> _Try it_
From the line containing "grey jar: 11 -> 13" through the last line of the entries, output the text exactly. Pictures stay out.

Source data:
+-------+
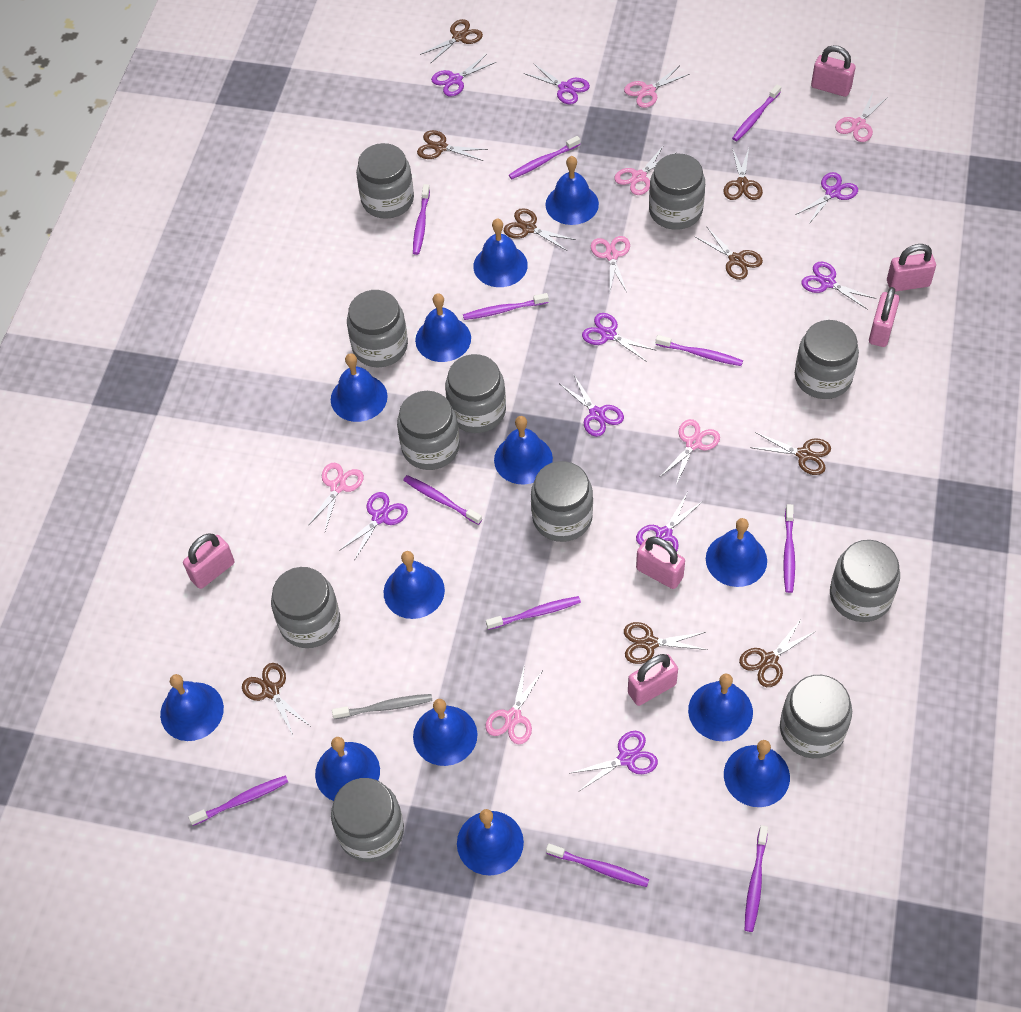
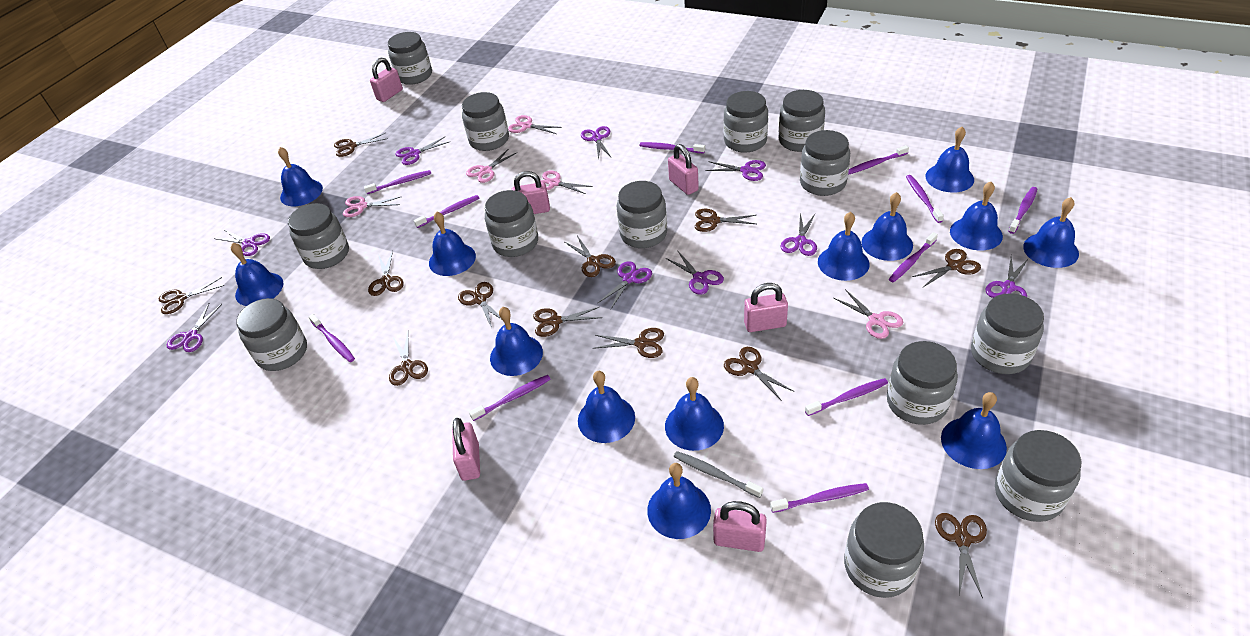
brown scissors: 9 -> 12
grey jar: 11 -> 13
pink scissors: 7 -> 5

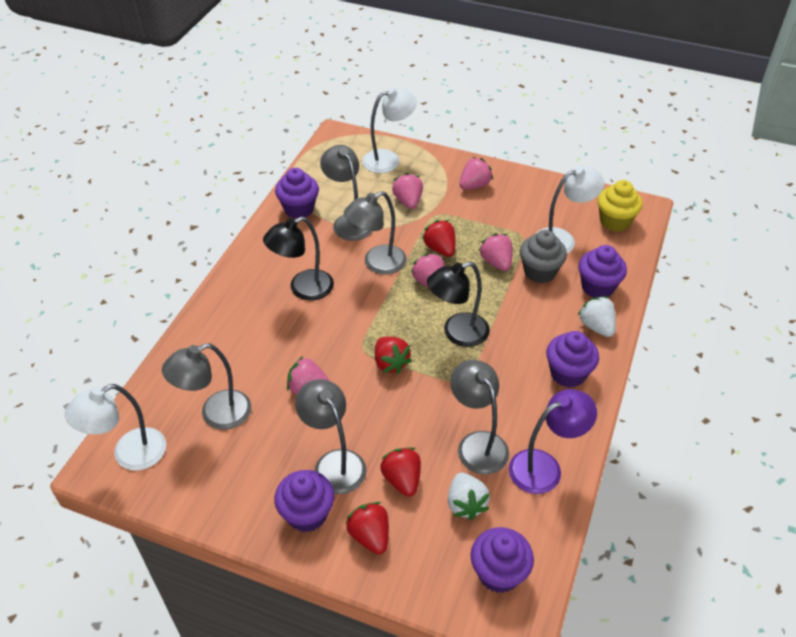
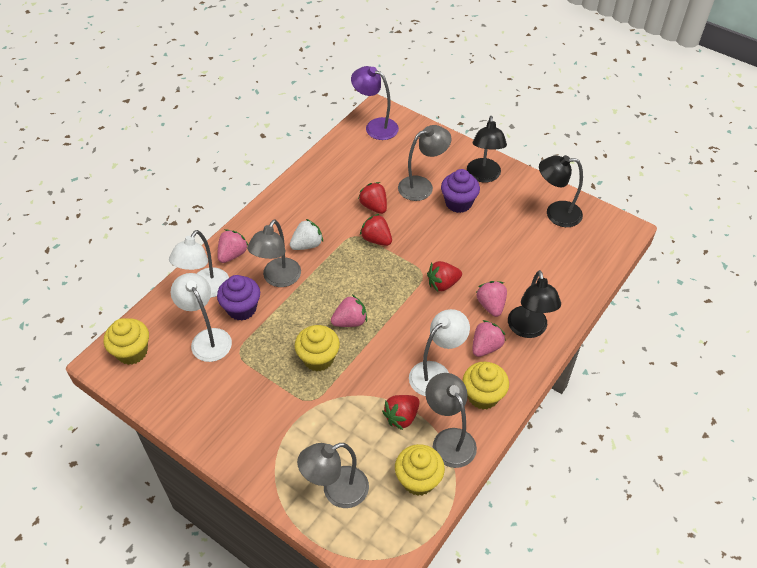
black lamp: 2 -> 3
grey cupcake: 1 -> 0
grey lamp: 5 -> 4
pink strawberry: 5 -> 4
purple cupcake: 5 -> 2
white strawberry: 2 -> 1
yellow cupcake: 1 -> 4

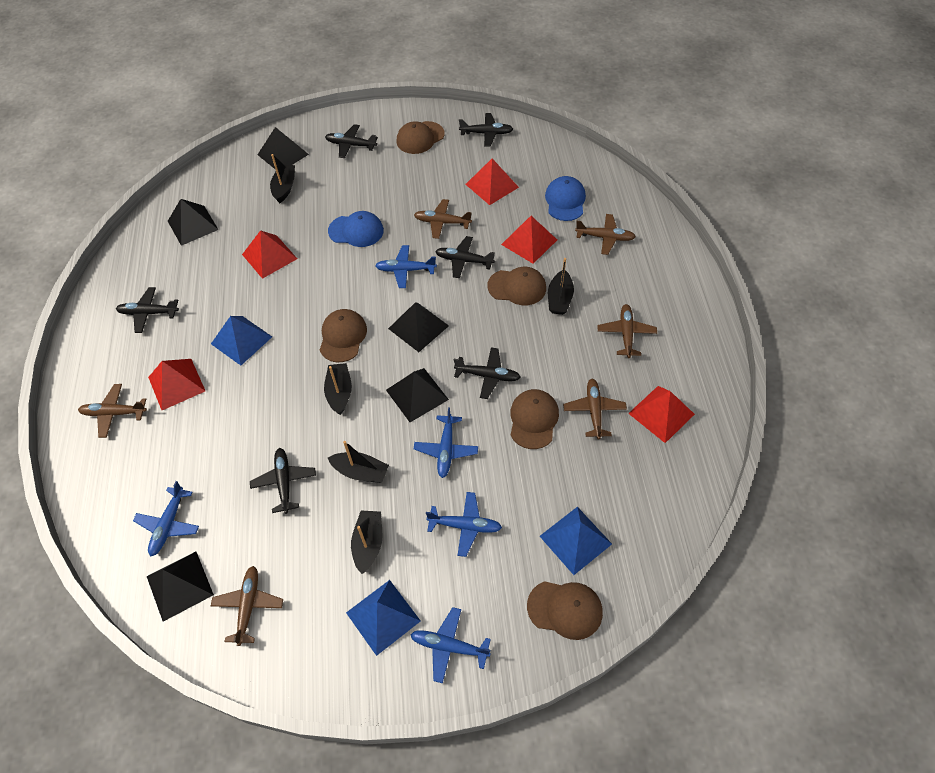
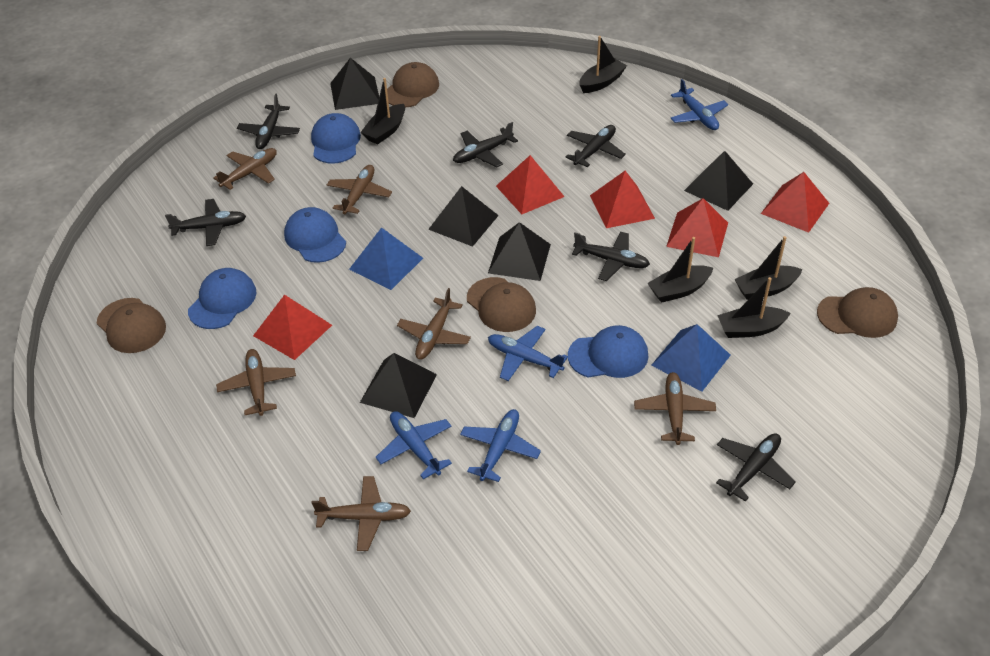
blue cap: 2 -> 4
blue plane: 5 -> 4
blue pyramid: 3 -> 2
brown cap: 5 -> 4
+-------+
> _Answer to this task_
grey jar: 11 -> 13
pink scissors: 7 -> 5

black lamp: 2 -> 3
grey cupcake: 1 -> 0
grey lamp: 5 -> 4
pink strawberry: 5 -> 4
purple cupcake: 5 -> 2
white strawberry: 2 -> 1
yellow cupcake: 1 -> 4

blue cap: 2 -> 4
blue plane: 5 -> 4
blue pyramid: 3 -> 2
brown cap: 5 -> 4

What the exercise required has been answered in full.